Write out the listing below in full and exactly, leaving out every picture.

────────────────────────────────────────

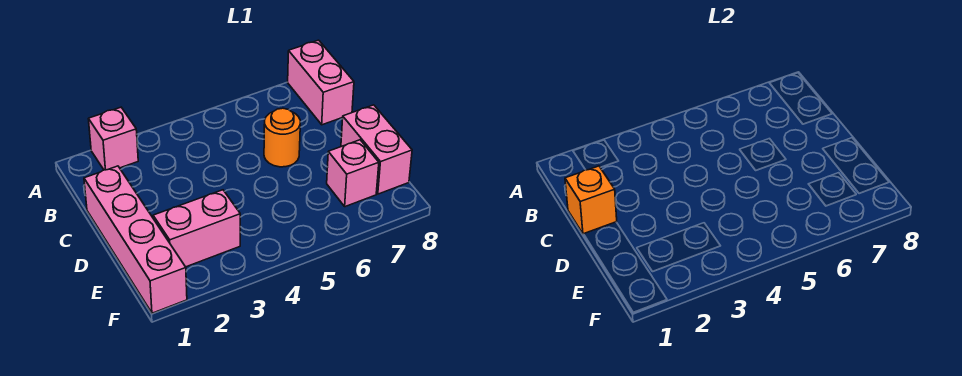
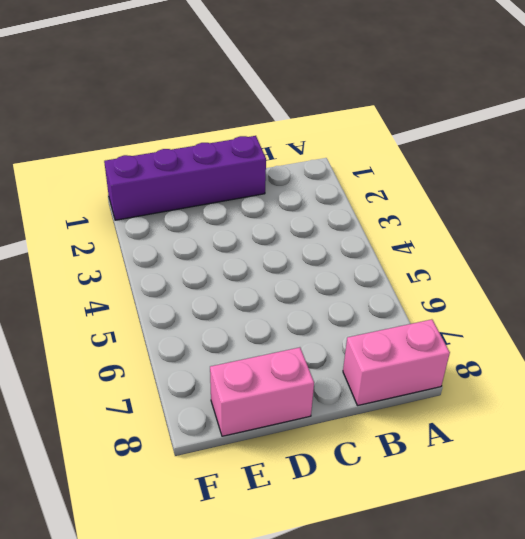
purple brick C1:F1 level 1 -> pink brick C1:F1 level 1
none -> pink brick A2 level 1
none -> orange round brick C6 level 1

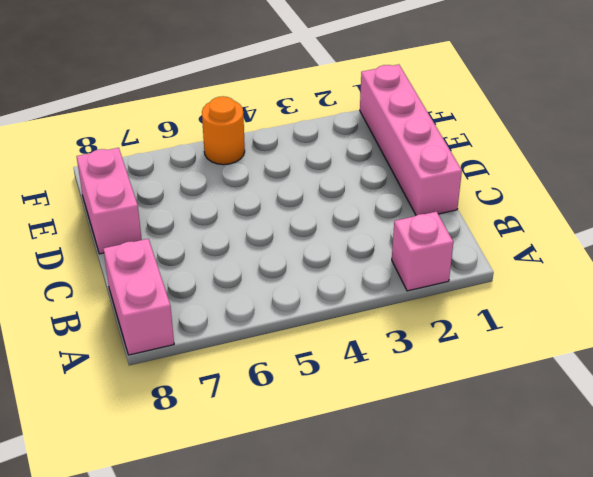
orange round brick F5 level 1 -> orange round brick C6 level 1
none -> pink brick E2:E3 level 1
none -> pink brick E7 level 1

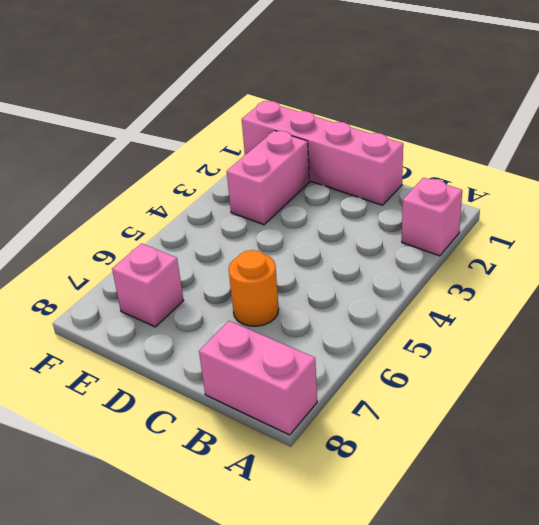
none -> pink brick D8:E8 level 1
none -> orange brick C1 level 2

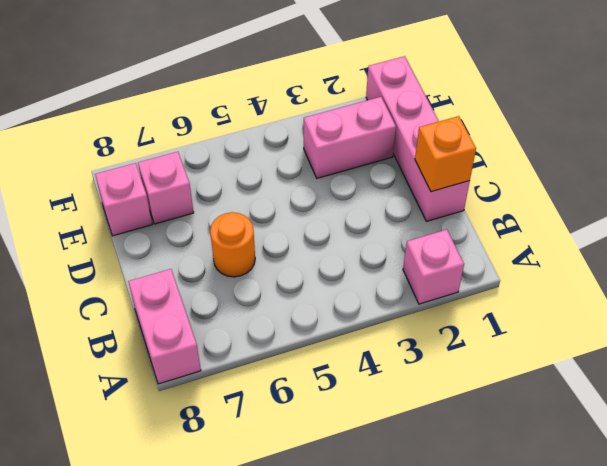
pink brick E8 level 1 -> pink brick D8:E8 level 1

────────────────────────────────────────

▸ Response to this exercise
purple brick C1:F1 level 1 -> pink brick C1:F1 level 1
none -> pink brick A2 level 1
none -> orange round brick C6 level 1

orange round brick F5 level 1 -> orange round brick C6 level 1
none -> pink brick E2:E3 level 1
none -> pink brick E7 level 1

none -> pink brick D8:E8 level 1
none -> orange brick C1 level 2

pink brick E8 level 1 -> pink brick D8:E8 level 1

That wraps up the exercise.